--- Material for the task ---

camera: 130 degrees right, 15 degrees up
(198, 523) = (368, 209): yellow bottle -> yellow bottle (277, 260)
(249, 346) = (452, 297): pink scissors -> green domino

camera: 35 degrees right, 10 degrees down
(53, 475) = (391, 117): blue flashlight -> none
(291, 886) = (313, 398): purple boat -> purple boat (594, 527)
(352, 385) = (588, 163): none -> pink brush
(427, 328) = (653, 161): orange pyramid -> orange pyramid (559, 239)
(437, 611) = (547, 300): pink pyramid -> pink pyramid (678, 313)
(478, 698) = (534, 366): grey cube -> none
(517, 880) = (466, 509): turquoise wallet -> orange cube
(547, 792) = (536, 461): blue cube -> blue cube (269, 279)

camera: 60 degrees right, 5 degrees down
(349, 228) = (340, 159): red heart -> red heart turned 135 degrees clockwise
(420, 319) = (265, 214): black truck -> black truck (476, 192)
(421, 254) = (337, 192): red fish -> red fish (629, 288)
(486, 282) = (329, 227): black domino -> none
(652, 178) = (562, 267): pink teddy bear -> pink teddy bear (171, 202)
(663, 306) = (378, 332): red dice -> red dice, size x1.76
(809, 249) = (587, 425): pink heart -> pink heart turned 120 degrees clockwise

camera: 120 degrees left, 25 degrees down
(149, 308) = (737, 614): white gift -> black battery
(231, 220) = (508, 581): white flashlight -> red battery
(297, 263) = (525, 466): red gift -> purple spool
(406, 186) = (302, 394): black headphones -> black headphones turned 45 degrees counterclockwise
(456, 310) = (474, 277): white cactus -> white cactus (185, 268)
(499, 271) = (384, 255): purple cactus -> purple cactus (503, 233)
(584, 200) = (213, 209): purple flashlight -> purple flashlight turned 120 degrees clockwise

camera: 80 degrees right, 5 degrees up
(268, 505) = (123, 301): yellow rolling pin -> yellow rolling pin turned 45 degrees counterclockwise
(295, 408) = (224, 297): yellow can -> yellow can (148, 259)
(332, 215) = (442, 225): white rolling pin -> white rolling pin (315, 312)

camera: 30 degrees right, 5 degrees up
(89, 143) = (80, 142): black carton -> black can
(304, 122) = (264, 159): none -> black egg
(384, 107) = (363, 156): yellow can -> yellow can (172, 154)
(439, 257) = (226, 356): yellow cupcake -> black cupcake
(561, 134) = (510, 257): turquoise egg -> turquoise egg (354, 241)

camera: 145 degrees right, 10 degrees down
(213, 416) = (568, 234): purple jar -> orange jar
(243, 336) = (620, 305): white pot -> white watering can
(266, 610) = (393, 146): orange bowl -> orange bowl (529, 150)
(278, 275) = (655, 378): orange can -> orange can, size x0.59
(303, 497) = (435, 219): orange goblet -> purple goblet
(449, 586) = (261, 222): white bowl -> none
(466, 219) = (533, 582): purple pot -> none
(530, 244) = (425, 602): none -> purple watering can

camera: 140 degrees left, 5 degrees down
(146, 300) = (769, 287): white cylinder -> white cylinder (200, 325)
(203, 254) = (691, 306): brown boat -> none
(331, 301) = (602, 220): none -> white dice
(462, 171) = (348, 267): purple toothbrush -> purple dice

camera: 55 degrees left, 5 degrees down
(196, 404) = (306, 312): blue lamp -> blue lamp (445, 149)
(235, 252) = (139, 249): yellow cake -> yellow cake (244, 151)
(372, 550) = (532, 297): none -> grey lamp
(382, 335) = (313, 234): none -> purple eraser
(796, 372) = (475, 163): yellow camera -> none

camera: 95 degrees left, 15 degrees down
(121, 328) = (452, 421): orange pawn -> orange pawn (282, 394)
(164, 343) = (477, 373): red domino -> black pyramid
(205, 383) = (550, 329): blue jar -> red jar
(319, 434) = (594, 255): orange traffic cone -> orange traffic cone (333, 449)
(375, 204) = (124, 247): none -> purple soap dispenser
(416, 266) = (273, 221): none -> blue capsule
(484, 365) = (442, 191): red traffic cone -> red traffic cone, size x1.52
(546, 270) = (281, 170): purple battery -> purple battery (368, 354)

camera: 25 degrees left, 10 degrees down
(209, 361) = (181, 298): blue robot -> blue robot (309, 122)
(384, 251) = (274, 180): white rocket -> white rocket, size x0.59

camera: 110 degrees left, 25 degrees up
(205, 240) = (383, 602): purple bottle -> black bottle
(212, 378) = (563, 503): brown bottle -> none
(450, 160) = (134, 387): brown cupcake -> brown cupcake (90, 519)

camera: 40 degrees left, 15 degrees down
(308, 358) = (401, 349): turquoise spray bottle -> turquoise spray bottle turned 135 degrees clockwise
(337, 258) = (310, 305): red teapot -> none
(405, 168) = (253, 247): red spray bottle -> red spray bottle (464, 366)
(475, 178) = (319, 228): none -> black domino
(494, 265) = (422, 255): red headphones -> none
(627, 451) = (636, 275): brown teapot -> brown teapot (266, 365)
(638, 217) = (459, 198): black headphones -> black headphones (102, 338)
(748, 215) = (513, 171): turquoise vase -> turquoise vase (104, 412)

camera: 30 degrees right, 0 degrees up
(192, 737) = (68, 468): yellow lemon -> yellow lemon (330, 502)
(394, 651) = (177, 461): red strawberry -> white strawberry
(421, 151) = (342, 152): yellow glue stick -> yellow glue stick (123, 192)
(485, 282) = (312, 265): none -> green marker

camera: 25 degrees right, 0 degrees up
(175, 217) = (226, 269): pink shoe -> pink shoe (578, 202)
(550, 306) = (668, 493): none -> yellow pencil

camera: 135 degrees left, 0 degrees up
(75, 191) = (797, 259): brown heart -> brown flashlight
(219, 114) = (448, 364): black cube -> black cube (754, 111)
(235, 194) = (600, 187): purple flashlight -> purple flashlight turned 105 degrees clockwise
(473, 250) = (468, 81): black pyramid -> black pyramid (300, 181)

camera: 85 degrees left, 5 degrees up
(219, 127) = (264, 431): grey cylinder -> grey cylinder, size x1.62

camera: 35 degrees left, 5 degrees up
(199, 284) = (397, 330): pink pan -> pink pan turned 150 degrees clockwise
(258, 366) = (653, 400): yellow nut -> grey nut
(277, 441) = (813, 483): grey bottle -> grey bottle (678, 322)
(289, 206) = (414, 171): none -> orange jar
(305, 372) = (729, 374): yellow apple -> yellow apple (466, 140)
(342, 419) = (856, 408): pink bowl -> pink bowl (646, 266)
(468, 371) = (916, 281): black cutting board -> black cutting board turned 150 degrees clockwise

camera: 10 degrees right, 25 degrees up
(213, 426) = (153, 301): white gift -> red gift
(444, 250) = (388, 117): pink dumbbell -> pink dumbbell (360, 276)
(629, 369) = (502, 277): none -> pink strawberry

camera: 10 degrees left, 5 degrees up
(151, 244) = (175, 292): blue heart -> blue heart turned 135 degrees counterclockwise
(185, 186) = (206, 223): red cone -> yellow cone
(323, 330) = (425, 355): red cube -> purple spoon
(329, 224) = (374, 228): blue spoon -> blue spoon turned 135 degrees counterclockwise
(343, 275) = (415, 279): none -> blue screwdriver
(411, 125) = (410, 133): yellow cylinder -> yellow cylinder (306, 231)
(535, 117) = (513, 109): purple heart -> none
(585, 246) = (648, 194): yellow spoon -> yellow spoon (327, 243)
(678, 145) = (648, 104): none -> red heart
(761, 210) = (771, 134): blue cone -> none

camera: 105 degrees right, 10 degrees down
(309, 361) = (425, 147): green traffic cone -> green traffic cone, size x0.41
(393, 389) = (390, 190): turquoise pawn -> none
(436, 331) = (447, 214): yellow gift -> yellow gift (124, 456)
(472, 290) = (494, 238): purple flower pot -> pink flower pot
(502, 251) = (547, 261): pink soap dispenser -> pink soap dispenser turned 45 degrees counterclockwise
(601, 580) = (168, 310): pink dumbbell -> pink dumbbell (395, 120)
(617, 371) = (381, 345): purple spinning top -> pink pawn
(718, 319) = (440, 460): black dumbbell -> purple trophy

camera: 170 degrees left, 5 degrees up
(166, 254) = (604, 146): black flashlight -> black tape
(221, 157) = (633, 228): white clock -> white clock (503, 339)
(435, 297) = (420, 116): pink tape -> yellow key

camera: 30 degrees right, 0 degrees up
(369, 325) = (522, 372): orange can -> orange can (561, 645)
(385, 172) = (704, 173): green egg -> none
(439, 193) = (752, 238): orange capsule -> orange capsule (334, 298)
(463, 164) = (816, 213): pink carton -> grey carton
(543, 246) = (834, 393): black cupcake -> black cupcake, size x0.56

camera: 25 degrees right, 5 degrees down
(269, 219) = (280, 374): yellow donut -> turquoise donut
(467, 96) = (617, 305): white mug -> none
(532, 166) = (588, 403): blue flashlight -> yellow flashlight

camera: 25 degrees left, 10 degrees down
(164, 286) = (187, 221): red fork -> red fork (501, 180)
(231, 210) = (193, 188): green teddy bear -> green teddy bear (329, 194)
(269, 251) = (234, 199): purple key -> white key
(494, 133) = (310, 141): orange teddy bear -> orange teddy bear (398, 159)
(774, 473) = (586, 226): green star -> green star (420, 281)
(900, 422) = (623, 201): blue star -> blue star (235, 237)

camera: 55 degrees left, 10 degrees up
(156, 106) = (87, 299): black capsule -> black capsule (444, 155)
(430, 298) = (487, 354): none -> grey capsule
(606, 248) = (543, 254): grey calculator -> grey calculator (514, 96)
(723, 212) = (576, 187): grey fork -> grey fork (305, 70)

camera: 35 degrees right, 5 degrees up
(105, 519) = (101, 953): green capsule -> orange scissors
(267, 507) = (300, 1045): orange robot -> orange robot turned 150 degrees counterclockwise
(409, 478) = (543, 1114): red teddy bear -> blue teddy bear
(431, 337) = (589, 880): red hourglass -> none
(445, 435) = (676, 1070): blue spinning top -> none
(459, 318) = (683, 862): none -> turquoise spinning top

---

Reproduce the entries above exactly, but only the lines between the line holding "(192, 737) = (68, 468): yellow" and the line holding "(219, 114) = (448, 364): black", inclusive.

▶ **Solution to the exercise**
(192, 737) = (68, 468): yellow lemon -> yellow lemon (330, 502)
(394, 651) = (177, 461): red strawberry -> white strawberry
(421, 151) = (342, 152): yellow glue stick -> yellow glue stick (123, 192)
(485, 282) = (312, 265): none -> green marker

camera: 25 degrees right, 0 degrees up
(175, 217) = (226, 269): pink shoe -> pink shoe (578, 202)
(550, 306) = (668, 493): none -> yellow pencil

camera: 135 degrees left, 0 degrees up
(75, 191) = (797, 259): brown heart -> brown flashlight
(219, 114) = (448, 364): black cube -> black cube (754, 111)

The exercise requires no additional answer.